DIRECTIONS FOR THIS TASK
The records below hold a stretch from the line with "black brick C5" through the line with "white slope N1:O2 level 1 top 1 -> none"; return exactly those lines, ends included, and nothing more.

DATASET

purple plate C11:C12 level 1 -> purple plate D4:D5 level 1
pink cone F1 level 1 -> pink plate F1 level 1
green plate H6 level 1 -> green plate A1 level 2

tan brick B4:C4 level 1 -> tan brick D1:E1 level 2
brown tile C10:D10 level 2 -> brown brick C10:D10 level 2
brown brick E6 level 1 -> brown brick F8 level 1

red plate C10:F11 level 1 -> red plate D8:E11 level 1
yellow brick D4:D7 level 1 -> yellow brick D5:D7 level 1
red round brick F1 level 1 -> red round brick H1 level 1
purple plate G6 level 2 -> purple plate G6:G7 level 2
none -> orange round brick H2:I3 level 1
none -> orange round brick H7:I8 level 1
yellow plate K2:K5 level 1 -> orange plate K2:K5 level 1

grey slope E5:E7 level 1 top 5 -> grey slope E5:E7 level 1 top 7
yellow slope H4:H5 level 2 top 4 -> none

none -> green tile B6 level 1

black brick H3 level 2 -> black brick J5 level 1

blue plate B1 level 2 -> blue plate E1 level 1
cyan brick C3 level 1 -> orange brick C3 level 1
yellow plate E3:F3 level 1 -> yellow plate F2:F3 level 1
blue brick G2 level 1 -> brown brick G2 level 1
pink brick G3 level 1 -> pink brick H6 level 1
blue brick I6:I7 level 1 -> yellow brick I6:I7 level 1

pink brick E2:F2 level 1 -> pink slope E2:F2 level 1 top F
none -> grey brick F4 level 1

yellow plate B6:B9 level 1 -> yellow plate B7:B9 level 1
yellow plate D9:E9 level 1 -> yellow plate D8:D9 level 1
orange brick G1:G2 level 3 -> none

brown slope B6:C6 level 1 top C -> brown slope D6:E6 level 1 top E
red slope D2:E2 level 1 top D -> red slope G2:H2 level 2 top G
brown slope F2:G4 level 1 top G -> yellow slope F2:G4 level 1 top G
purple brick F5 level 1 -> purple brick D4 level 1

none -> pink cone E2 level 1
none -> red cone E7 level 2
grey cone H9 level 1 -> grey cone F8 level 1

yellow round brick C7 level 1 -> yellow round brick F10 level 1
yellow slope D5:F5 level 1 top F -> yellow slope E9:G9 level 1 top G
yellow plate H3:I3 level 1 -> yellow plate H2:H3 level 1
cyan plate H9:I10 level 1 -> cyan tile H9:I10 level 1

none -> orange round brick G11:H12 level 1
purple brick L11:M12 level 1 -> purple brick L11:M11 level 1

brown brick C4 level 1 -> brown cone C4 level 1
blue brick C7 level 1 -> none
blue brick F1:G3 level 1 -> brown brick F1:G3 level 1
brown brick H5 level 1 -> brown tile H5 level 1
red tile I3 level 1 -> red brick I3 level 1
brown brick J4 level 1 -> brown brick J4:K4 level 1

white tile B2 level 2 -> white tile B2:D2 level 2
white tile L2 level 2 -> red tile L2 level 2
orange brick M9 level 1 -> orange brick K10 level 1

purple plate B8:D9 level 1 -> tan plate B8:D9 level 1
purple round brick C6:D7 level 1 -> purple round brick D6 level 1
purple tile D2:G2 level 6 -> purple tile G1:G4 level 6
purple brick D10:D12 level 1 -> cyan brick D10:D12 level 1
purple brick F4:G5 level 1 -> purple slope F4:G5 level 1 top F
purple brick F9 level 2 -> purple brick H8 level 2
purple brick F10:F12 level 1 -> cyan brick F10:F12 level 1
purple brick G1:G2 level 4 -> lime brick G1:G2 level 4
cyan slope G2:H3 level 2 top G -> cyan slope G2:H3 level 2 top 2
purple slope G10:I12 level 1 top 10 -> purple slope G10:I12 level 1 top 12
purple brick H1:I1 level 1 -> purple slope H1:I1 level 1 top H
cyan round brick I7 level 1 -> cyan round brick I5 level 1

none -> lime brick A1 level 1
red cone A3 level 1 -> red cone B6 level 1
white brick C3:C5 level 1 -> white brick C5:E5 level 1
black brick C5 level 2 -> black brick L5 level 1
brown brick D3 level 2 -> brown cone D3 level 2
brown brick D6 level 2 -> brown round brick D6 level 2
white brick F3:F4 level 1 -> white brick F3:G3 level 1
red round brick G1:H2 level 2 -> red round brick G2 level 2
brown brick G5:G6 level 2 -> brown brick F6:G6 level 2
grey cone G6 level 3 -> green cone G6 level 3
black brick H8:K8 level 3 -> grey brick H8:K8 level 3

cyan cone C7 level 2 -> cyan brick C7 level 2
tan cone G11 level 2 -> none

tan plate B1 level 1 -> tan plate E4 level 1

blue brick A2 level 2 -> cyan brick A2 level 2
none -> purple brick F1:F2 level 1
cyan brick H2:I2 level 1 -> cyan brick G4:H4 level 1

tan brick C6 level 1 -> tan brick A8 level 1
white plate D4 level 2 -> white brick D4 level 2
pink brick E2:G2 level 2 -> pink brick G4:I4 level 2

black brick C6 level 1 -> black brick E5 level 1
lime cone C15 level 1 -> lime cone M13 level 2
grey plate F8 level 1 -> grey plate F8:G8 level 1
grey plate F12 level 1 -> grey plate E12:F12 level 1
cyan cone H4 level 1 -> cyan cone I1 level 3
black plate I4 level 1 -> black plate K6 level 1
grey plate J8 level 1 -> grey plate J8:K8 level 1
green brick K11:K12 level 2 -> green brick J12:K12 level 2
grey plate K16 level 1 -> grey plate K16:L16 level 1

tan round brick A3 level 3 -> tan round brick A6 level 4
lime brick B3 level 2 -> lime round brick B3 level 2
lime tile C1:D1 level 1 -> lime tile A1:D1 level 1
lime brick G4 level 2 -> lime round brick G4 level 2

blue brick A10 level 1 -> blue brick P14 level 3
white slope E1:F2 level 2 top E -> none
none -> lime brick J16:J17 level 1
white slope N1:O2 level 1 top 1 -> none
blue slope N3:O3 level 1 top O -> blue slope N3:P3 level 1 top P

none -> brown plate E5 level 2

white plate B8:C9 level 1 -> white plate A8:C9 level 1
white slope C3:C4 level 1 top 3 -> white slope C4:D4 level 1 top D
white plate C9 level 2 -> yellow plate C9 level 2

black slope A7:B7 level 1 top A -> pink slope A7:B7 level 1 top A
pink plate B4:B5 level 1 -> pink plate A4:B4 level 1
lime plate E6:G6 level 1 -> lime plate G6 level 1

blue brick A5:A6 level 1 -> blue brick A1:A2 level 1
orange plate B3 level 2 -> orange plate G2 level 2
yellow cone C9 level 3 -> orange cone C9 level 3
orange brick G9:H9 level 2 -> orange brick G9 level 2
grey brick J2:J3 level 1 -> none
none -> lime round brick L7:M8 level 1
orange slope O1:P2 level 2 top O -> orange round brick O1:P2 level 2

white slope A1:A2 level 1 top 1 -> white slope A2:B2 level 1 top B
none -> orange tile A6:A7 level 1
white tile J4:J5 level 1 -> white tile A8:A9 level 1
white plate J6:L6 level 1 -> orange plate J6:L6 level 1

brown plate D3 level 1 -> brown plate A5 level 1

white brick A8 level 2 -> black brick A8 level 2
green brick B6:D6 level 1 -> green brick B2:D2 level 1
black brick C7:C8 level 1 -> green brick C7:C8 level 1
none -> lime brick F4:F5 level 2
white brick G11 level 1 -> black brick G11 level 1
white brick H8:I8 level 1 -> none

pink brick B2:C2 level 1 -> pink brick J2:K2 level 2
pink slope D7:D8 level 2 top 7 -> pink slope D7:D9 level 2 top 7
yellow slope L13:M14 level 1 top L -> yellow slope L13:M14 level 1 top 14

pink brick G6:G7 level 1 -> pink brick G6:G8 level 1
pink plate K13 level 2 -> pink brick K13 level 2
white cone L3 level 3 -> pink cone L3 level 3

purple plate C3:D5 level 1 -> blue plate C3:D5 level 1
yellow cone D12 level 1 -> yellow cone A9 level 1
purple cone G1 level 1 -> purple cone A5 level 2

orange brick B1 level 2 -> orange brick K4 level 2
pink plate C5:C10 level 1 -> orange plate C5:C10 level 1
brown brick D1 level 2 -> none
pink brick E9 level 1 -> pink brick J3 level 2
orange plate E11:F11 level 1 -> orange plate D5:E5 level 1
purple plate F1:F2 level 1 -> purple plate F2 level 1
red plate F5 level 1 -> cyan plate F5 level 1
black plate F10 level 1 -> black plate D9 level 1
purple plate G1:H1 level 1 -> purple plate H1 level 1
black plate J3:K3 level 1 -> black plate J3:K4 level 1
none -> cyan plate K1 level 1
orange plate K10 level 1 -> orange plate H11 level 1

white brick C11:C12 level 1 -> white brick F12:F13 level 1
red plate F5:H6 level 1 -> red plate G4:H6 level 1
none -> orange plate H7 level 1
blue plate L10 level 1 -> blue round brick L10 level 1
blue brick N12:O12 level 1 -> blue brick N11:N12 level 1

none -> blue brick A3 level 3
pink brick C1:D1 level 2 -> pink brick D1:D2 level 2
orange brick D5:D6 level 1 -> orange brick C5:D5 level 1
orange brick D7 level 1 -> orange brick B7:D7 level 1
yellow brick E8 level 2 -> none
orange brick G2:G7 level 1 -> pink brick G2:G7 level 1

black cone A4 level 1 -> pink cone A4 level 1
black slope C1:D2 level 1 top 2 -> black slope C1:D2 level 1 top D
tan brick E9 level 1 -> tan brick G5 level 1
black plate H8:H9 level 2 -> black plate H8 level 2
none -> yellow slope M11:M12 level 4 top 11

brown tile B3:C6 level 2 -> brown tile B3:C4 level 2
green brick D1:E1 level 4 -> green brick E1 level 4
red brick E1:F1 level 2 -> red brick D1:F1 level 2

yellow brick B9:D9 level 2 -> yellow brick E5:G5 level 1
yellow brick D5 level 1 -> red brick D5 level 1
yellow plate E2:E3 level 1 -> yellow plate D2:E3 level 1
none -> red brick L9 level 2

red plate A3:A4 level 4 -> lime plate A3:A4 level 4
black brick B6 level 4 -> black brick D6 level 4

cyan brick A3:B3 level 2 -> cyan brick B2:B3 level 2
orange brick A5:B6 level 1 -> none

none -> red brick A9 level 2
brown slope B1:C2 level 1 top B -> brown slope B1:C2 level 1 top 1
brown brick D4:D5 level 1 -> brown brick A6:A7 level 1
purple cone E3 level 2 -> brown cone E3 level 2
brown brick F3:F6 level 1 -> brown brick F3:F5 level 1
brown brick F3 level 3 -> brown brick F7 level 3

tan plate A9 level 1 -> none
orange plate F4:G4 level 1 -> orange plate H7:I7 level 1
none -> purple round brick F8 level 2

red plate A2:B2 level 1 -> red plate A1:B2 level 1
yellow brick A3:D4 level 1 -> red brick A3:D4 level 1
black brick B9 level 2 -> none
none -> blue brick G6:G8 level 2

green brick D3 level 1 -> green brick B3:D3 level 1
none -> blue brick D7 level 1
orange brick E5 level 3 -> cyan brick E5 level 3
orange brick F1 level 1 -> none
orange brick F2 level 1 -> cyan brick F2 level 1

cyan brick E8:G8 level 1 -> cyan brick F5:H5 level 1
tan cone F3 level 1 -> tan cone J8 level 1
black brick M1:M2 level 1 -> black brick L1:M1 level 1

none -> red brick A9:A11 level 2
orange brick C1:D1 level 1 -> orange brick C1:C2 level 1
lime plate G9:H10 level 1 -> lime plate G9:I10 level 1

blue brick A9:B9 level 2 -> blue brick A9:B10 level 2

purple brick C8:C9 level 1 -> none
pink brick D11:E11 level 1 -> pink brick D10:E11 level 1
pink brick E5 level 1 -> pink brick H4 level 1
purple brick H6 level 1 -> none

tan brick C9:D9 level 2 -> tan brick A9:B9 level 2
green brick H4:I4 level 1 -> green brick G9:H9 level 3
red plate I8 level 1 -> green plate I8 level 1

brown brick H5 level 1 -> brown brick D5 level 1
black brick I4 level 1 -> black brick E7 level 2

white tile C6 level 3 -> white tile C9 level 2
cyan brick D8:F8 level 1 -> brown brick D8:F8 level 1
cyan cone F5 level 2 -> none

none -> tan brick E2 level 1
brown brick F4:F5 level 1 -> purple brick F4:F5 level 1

ANSWER SECTION
black brick C5 level 2 -> black brick L5 level 1
brown brick D3 level 2 -> brown cone D3 level 2
brown brick D6 level 2 -> brown round brick D6 level 2
white brick F3:F4 level 1 -> white brick F3:G3 level 1
red round brick G1:H2 level 2 -> red round brick G2 level 2
brown brick G5:G6 level 2 -> brown brick F6:G6 level 2
grey cone G6 level 3 -> green cone G6 level 3
black brick H8:K8 level 3 -> grey brick H8:K8 level 3

cyan cone C7 level 2 -> cyan brick C7 level 2
tan cone G11 level 2 -> none

tan plate B1 level 1 -> tan plate E4 level 1

blue brick A2 level 2 -> cyan brick A2 level 2
none -> purple brick F1:F2 level 1
cyan brick H2:I2 level 1 -> cyan brick G4:H4 level 1

tan brick C6 level 1 -> tan brick A8 level 1
white plate D4 level 2 -> white brick D4 level 2
pink brick E2:G2 level 2 -> pink brick G4:I4 level 2

black brick C6 level 1 -> black brick E5 level 1
lime cone C15 level 1 -> lime cone M13 level 2
grey plate F8 level 1 -> grey plate F8:G8 level 1
grey plate F12 level 1 -> grey plate E12:F12 level 1
cyan cone H4 level 1 -> cyan cone I1 level 3
black plate I4 level 1 -> black plate K6 level 1
grey plate J8 level 1 -> grey plate J8:K8 level 1
green brick K11:K12 level 2 -> green brick J12:K12 level 2
grey plate K16 level 1 -> grey plate K16:L16 level 1

tan round brick A3 level 3 -> tan round brick A6 level 4
lime brick B3 level 2 -> lime round brick B3 level 2
lime tile C1:D1 level 1 -> lime tile A1:D1 level 1
lime brick G4 level 2 -> lime round brick G4 level 2

blue brick A10 level 1 -> blue brick P14 level 3
white slope E1:F2 level 2 top E -> none
none -> lime brick J16:J17 level 1
white slope N1:O2 level 1 top 1 -> none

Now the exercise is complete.